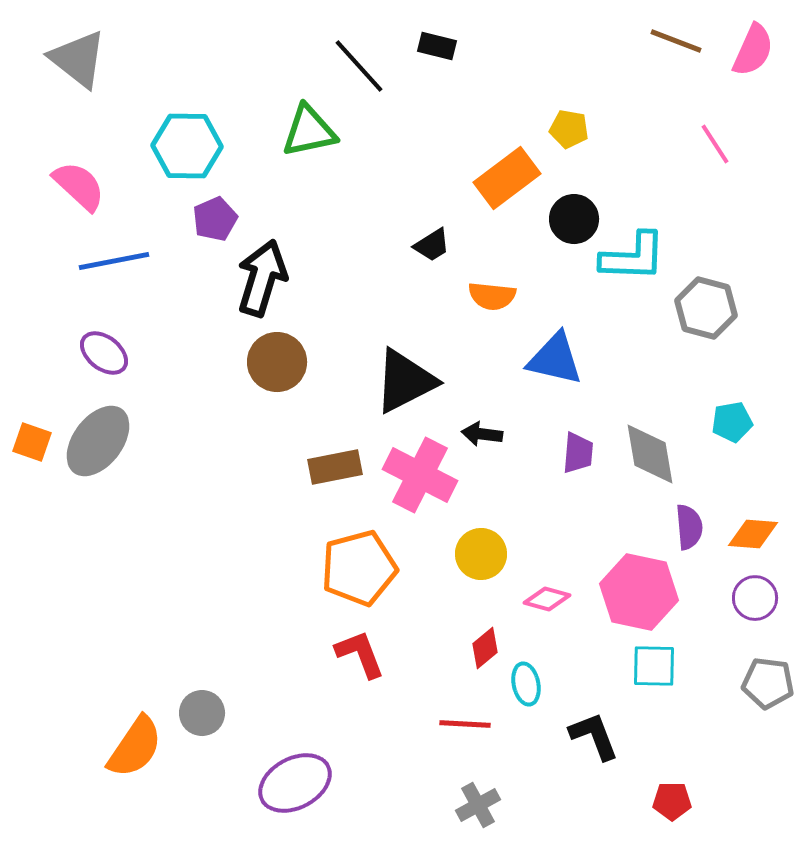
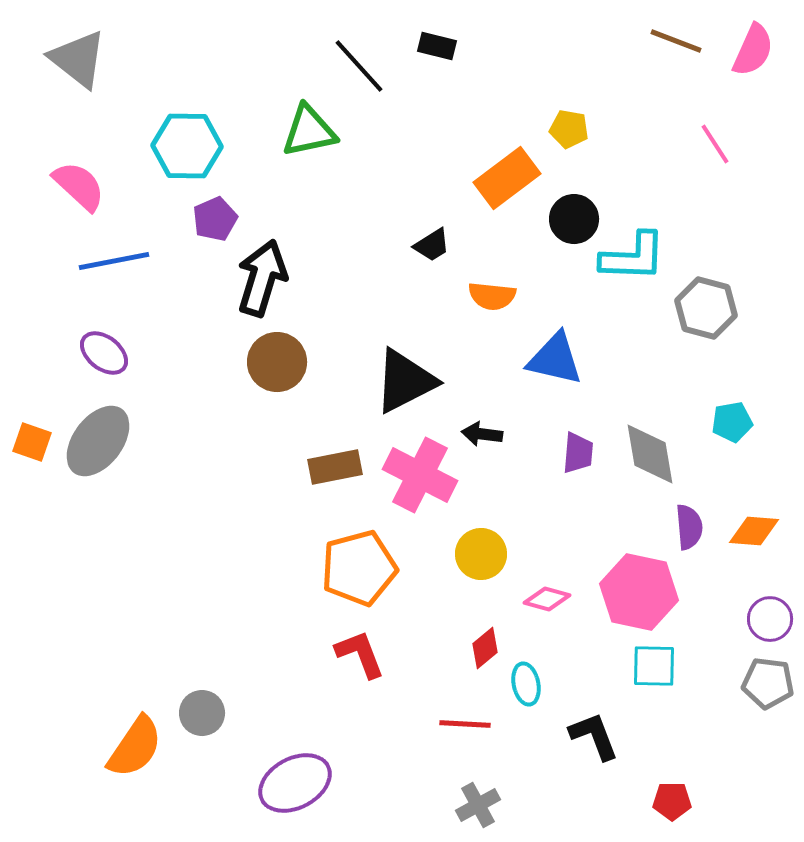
orange diamond at (753, 534): moved 1 px right, 3 px up
purple circle at (755, 598): moved 15 px right, 21 px down
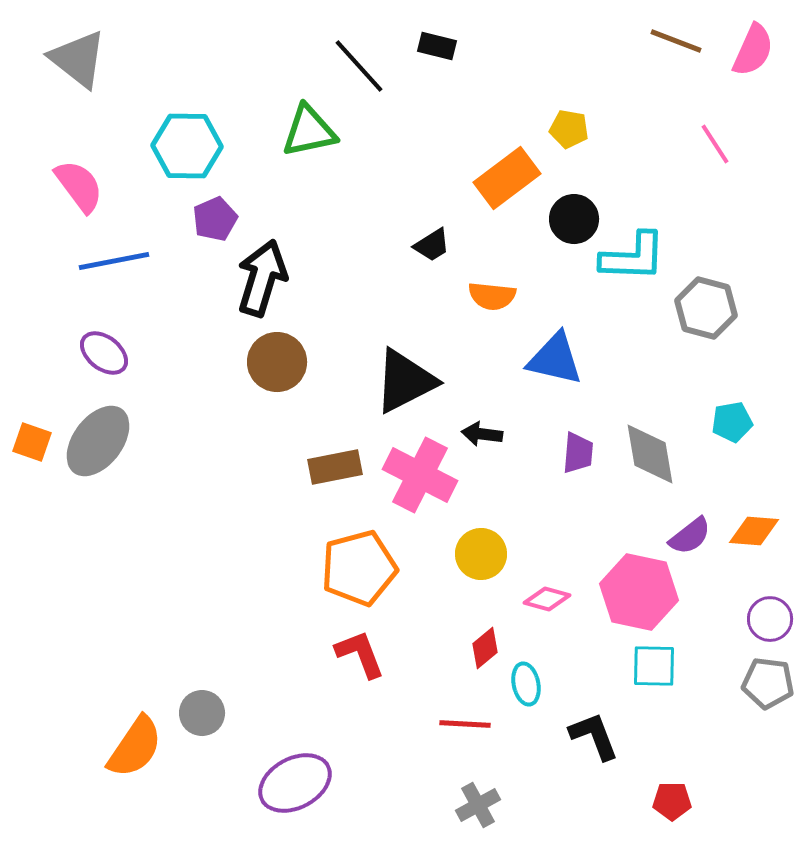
pink semicircle at (79, 186): rotated 10 degrees clockwise
purple semicircle at (689, 527): moved 1 px right, 9 px down; rotated 57 degrees clockwise
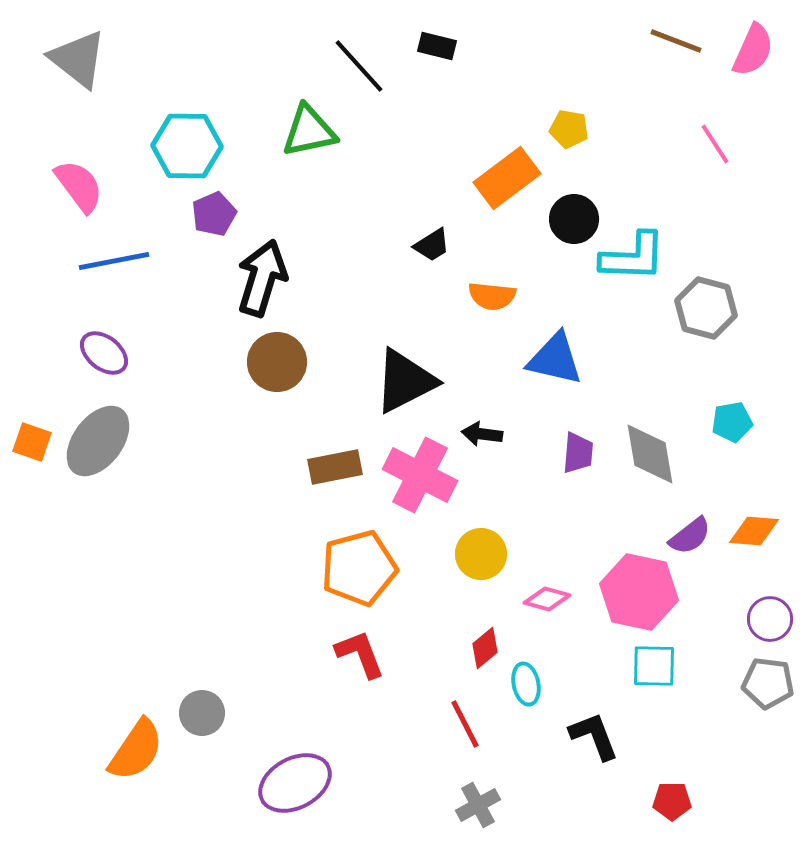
purple pentagon at (215, 219): moved 1 px left, 5 px up
red line at (465, 724): rotated 60 degrees clockwise
orange semicircle at (135, 747): moved 1 px right, 3 px down
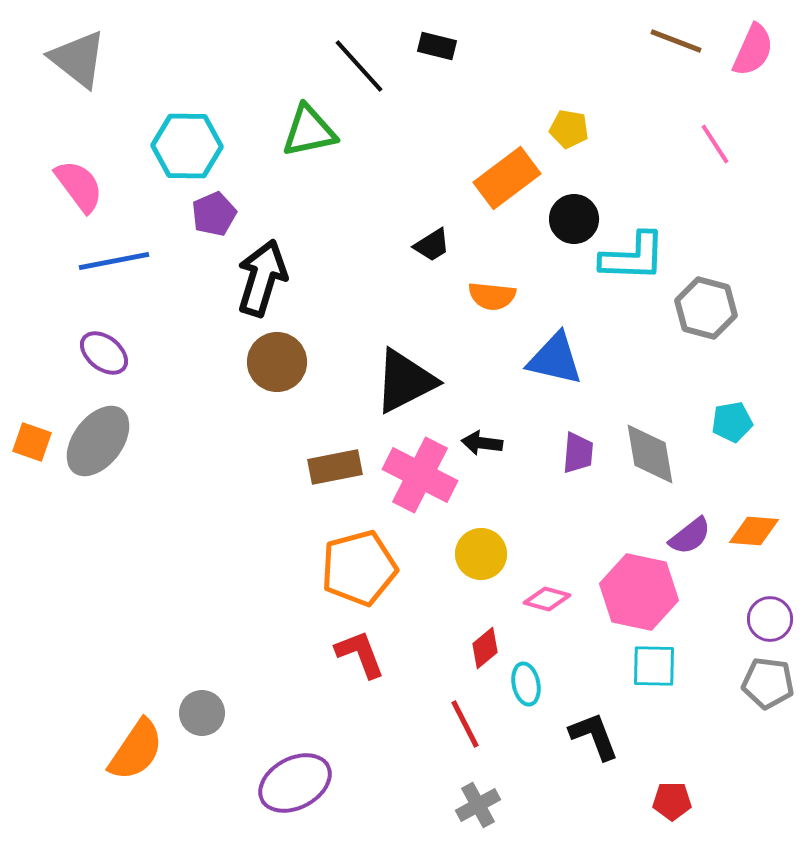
black arrow at (482, 434): moved 9 px down
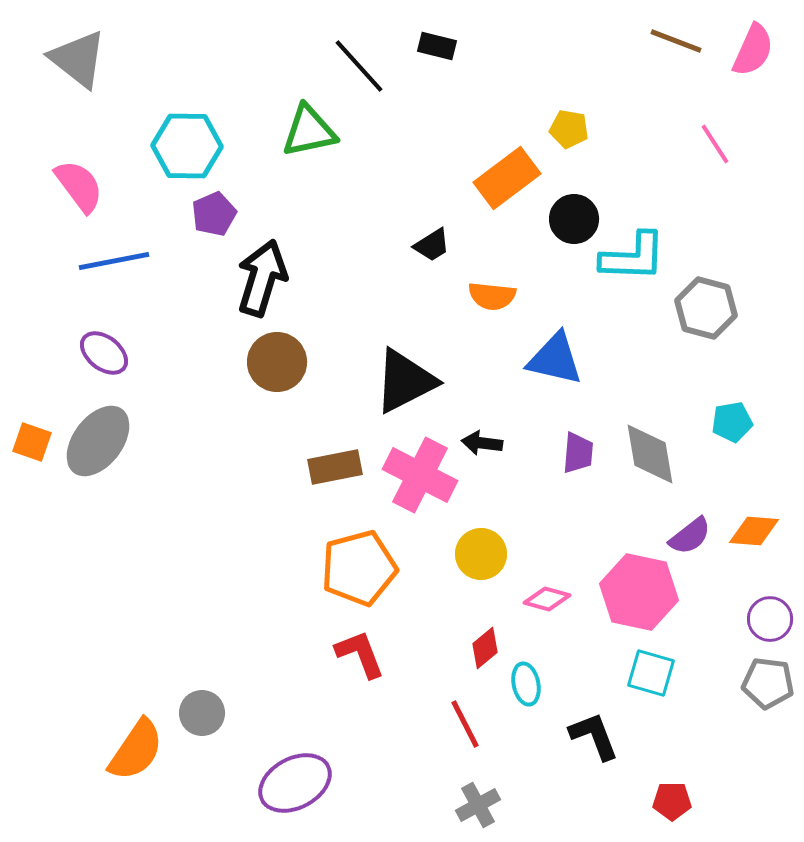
cyan square at (654, 666): moved 3 px left, 7 px down; rotated 15 degrees clockwise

▸ **Problem description**
Write out every line of the material above word for word, leaving out the pictures.

▸ **Correct result**
orange diamond at (753, 534): moved 1 px right, 3 px up
purple circle at (755, 598): moved 15 px right, 21 px down
pink semicircle at (79, 186): rotated 10 degrees clockwise
purple semicircle at (689, 527): moved 1 px right, 9 px down; rotated 57 degrees clockwise
purple pentagon at (215, 219): moved 1 px left, 5 px up
red line at (465, 724): rotated 60 degrees clockwise
orange semicircle at (135, 747): moved 1 px right, 3 px down
black arrow at (482, 434): moved 9 px down
cyan square at (654, 666): moved 3 px left, 7 px down; rotated 15 degrees clockwise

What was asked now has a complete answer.